* **PROBLEM TO SOLVE**
Set out exactly, line by line, the stretch of data below that begins at the line containing "camera: 40 degrees left, 5 degrees up" and ends at the line containing "(704, 530) = (565, 297): black", with both ends kept.

Records excerpted from a collection:
=== Section Start ===

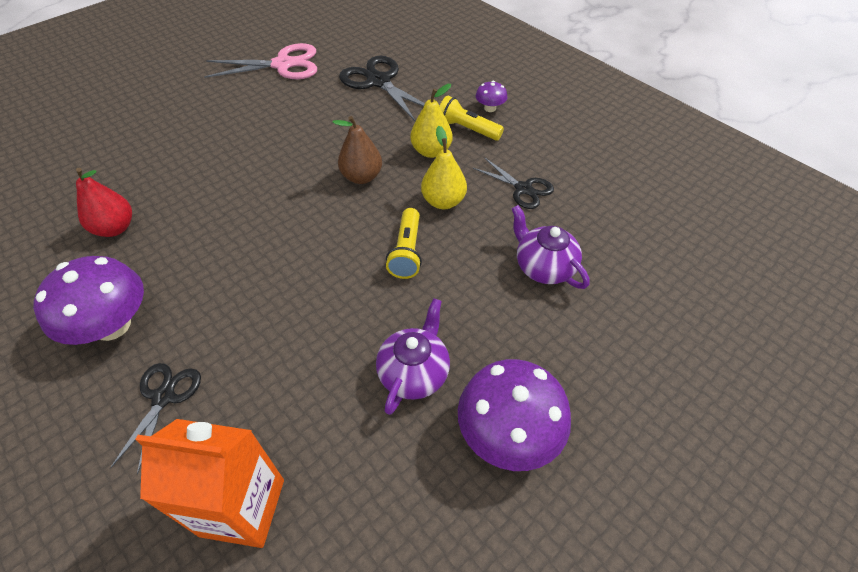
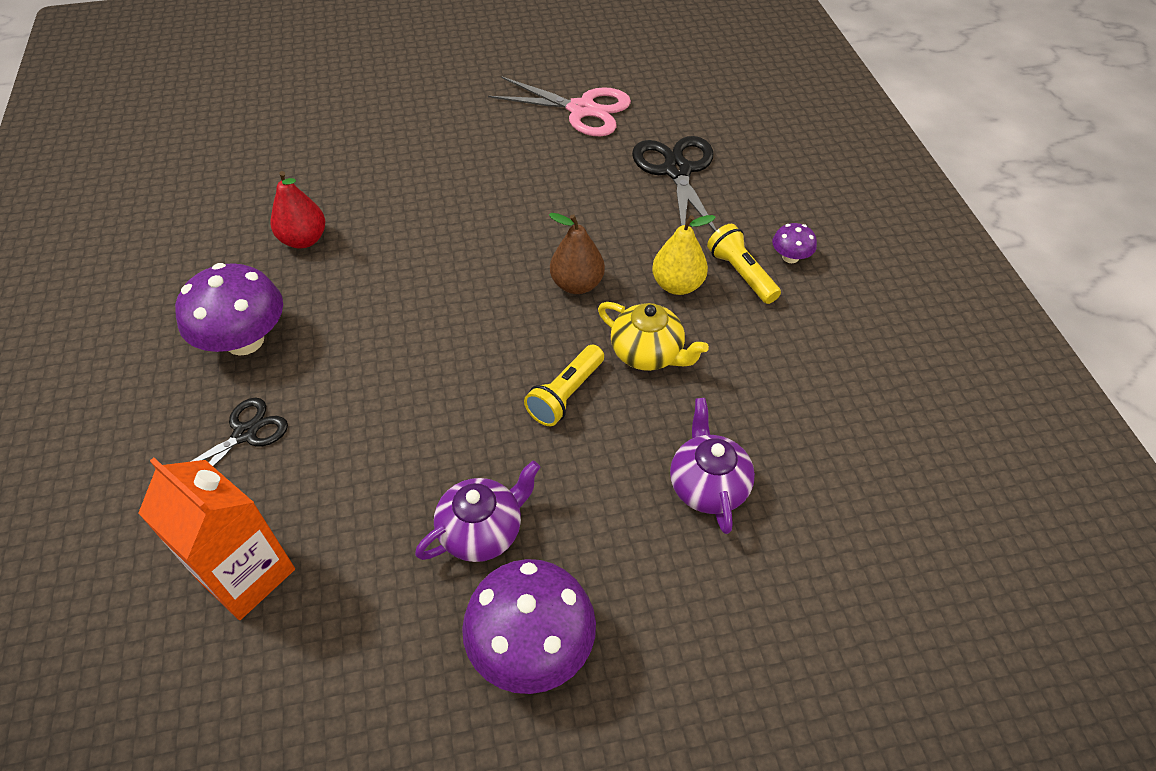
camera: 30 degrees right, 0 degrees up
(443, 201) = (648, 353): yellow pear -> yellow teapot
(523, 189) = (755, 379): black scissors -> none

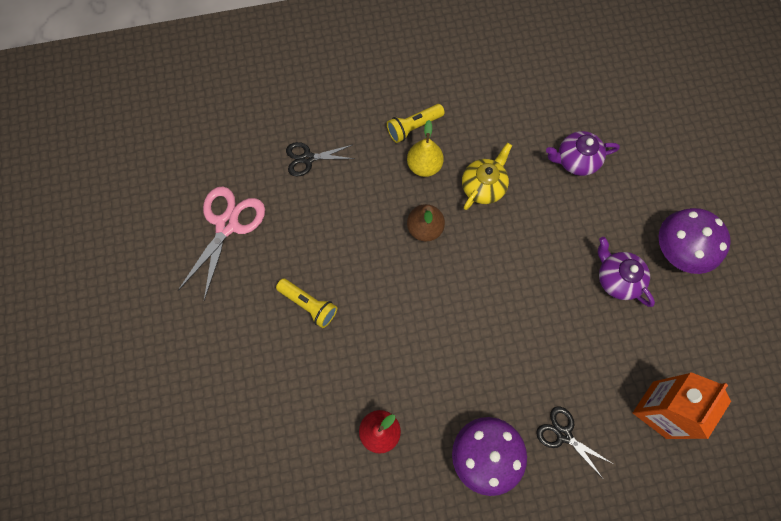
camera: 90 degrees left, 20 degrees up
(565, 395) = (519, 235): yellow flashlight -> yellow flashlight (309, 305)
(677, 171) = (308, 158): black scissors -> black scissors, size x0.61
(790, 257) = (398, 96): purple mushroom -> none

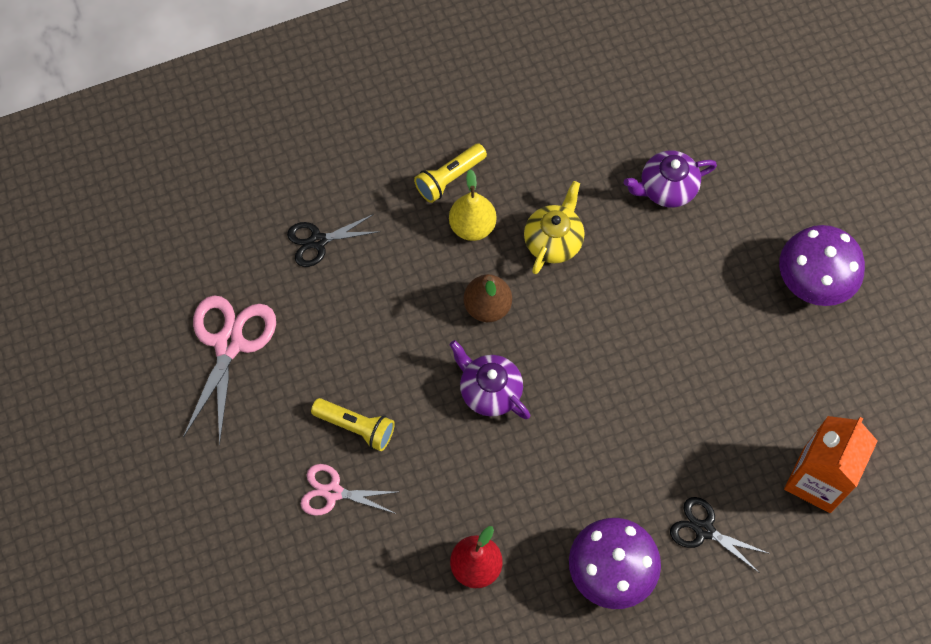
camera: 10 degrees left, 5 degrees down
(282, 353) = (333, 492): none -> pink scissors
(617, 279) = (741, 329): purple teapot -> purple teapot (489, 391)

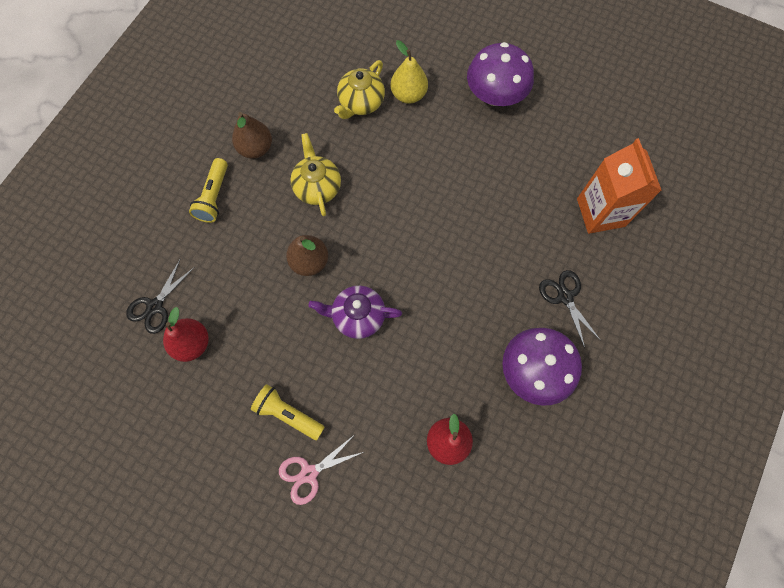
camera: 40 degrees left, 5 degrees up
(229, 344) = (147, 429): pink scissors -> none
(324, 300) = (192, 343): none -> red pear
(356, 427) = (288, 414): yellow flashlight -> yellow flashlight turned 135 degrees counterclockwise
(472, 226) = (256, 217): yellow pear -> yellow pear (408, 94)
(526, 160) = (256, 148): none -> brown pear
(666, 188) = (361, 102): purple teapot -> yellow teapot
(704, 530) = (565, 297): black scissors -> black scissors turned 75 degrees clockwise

=== Section End ===
=== Section Start ===

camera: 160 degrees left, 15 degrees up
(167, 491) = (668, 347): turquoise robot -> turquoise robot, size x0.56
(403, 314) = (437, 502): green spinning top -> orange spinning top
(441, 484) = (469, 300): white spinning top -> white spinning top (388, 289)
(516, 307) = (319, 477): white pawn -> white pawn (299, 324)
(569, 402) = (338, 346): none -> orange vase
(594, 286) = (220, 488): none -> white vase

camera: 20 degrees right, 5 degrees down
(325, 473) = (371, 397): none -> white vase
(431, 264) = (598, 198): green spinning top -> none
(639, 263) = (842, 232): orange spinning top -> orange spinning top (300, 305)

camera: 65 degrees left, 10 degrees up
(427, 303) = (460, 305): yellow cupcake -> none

=== Section End ===

* **COMPLETED TASK**
camera: 40 degrees left, 5 degrees up
(229, 344) = (147, 429): pink scissors -> none
(324, 300) = (192, 343): none -> red pear
(356, 427) = (288, 414): yellow flashlight -> yellow flashlight turned 135 degrees counterclockwise
(472, 226) = (256, 217): yellow pear -> yellow pear (408, 94)
(526, 160) = (256, 148): none -> brown pear
(666, 188) = (361, 102): purple teapot -> yellow teapot
(704, 530) = (565, 297): black scissors -> black scissors turned 75 degrees clockwise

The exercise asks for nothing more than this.